> **MATERIAL FOR THE TASK**
*** Begin section ***

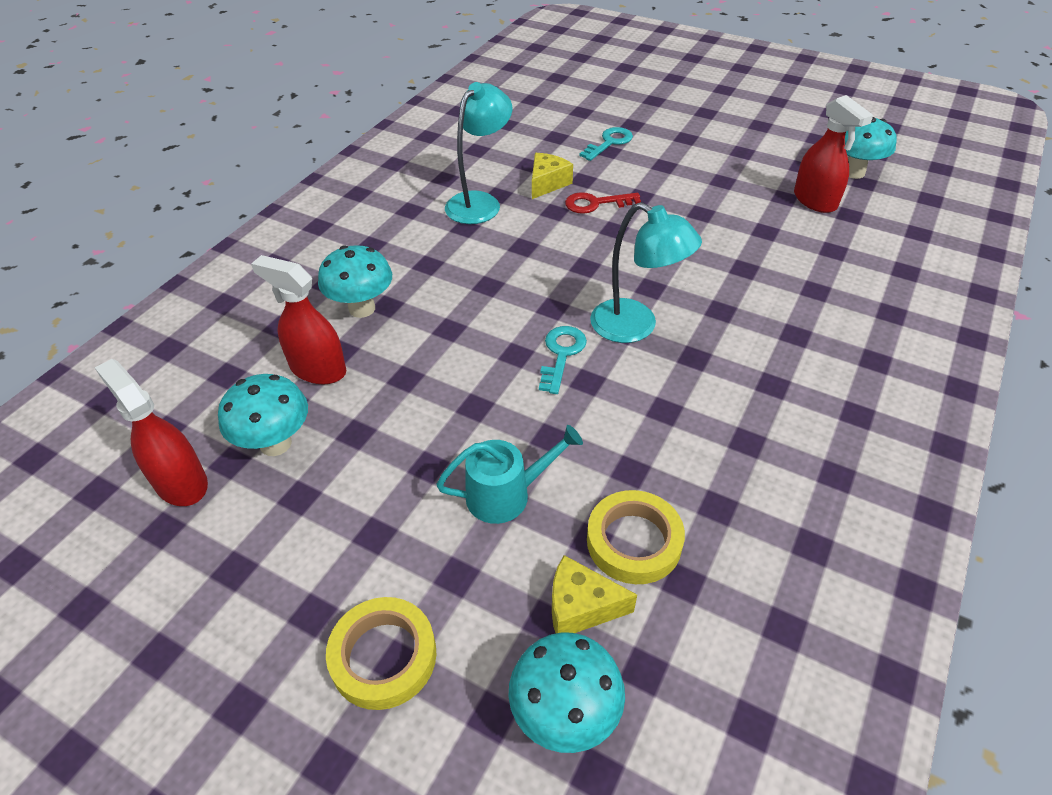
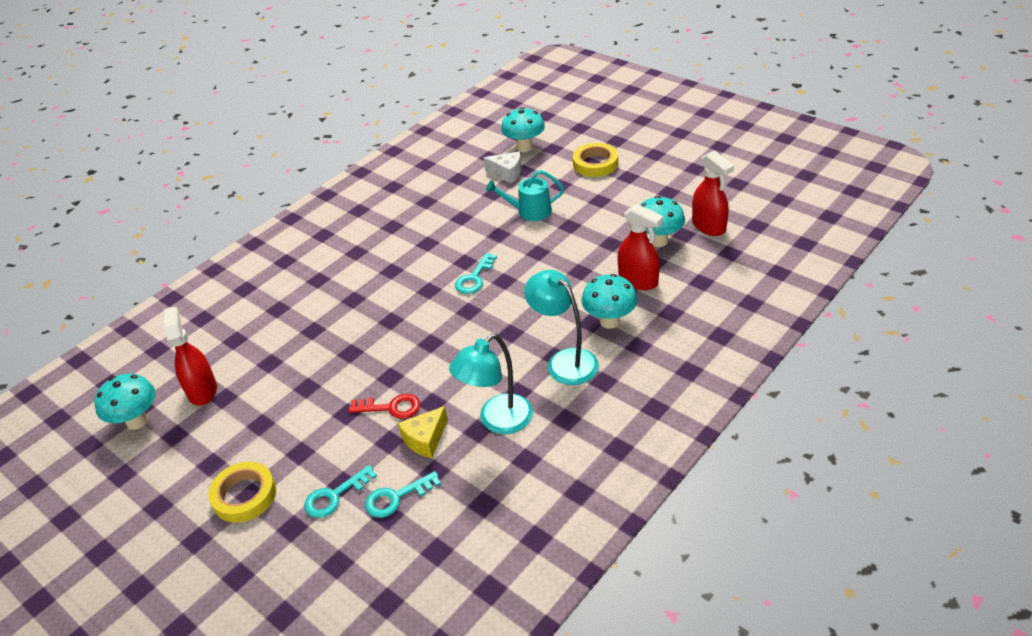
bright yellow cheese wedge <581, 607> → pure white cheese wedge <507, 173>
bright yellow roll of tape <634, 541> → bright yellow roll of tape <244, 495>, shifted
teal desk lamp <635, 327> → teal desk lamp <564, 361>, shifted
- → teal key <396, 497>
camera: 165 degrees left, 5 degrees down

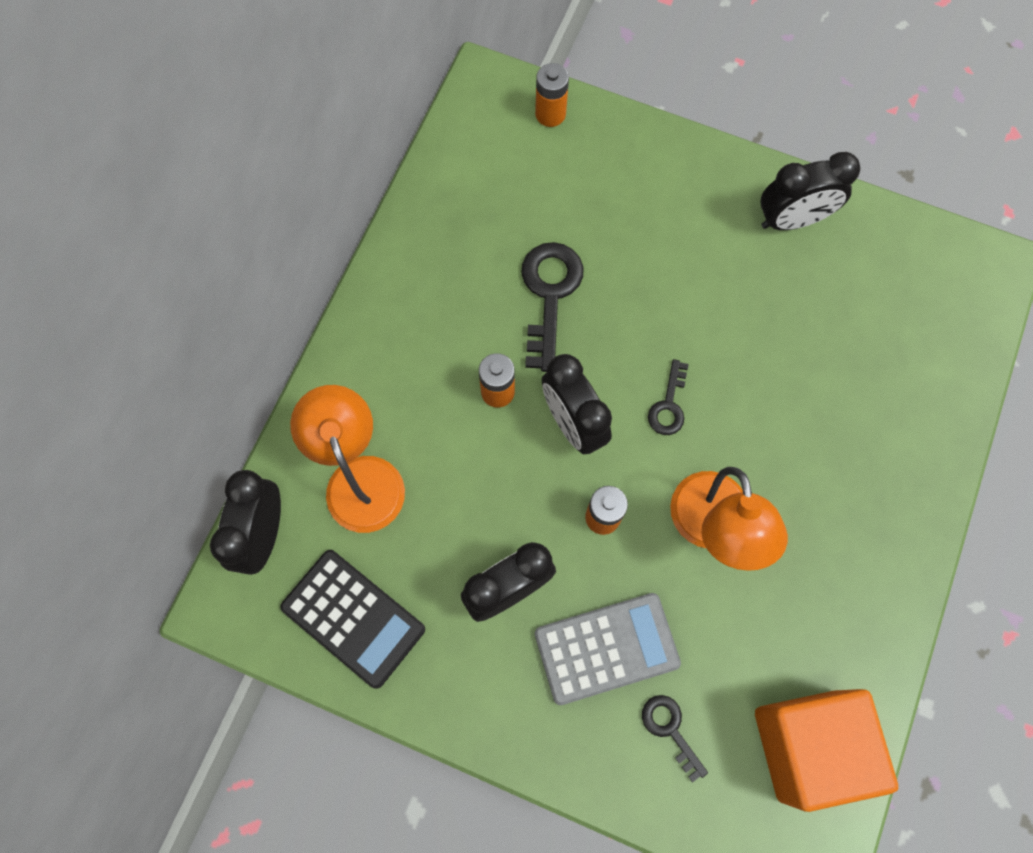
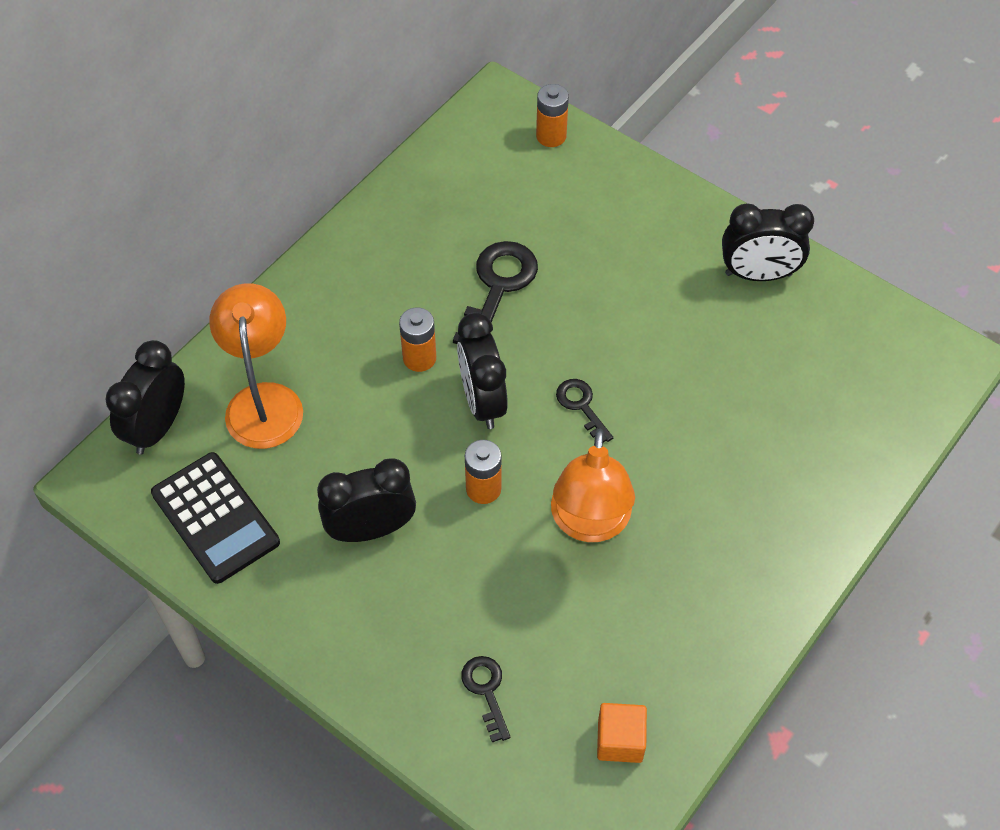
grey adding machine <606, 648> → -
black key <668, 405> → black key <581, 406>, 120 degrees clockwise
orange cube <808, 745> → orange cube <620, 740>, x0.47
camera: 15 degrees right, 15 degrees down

*** End section ***
*** Begin section ***

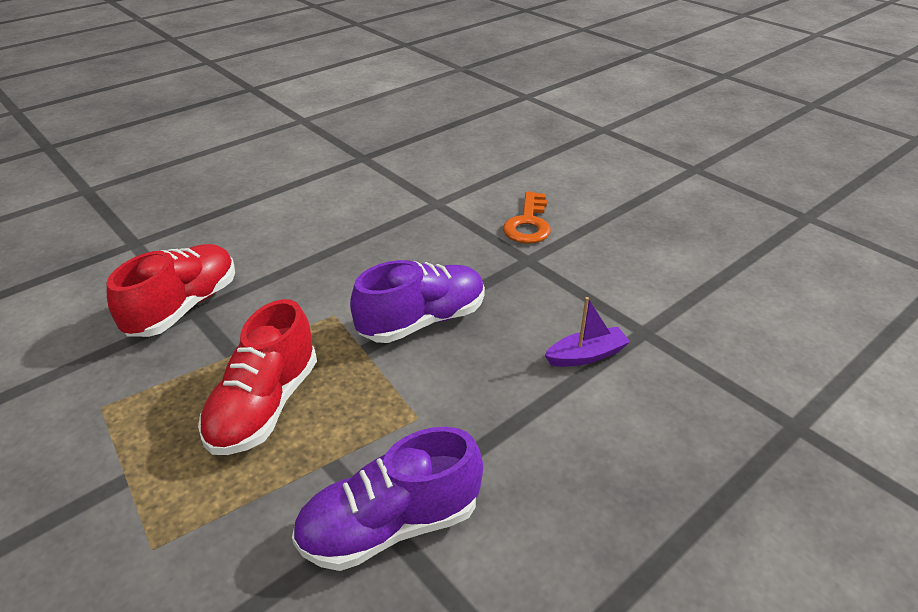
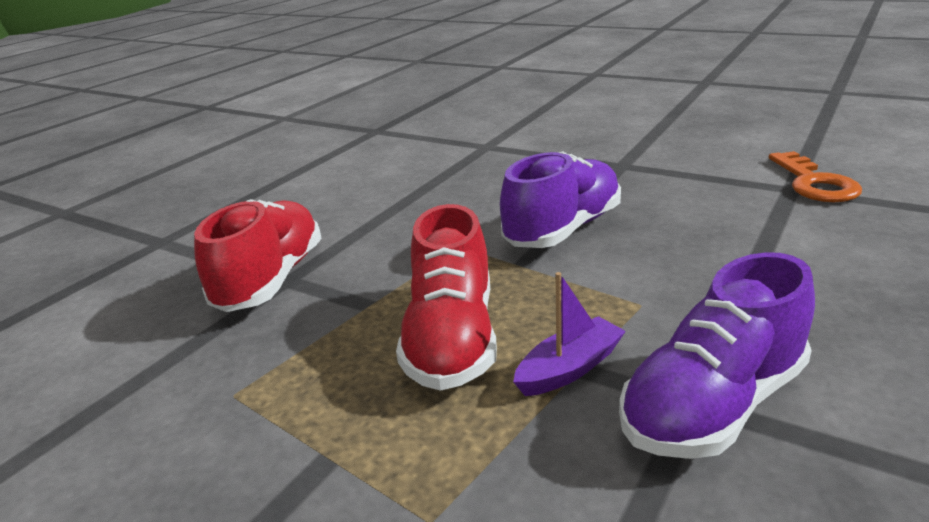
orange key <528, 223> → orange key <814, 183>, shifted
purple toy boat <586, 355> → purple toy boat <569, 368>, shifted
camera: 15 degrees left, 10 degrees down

*** End section ***

> **ABOUT THIS EXERCISE**
Your answer should be the lines of the records that hold the string "teal".

> **WRITTEN ANSWER**
teal desk lamp <635, 327> → teal desk lamp <564, 361>, shifted
- → teal key <396, 497>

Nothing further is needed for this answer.